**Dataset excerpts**
▽
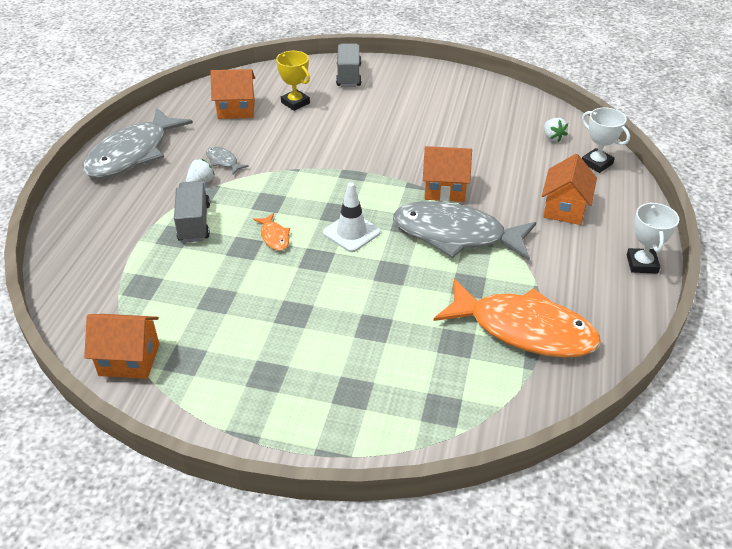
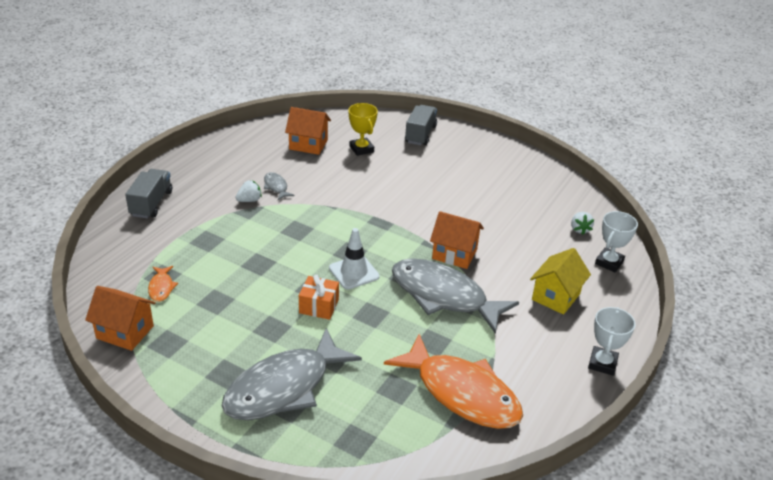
camera: 15 degrees right, 5 degrees down
(133, 154) = (206, 164): grey fish -> grey fish (284, 387)
(194, 223) = (227, 233): grey truck -> grey truck (151, 203)
(274, 237) = (287, 260): orange fish -> orange fish (161, 287)
(332, 277) = (319, 306): none -> orange gift
(564, 209) = (556, 296): orange house -> yellow house
(596, 163) = (609, 262): white trophy -> white trophy turned 60 degrees clockwise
△
Every line above with the word "grey" is to be copied out.

**Reply**
(133, 154) = (206, 164): grey fish -> grey fish (284, 387)
(194, 223) = (227, 233): grey truck -> grey truck (151, 203)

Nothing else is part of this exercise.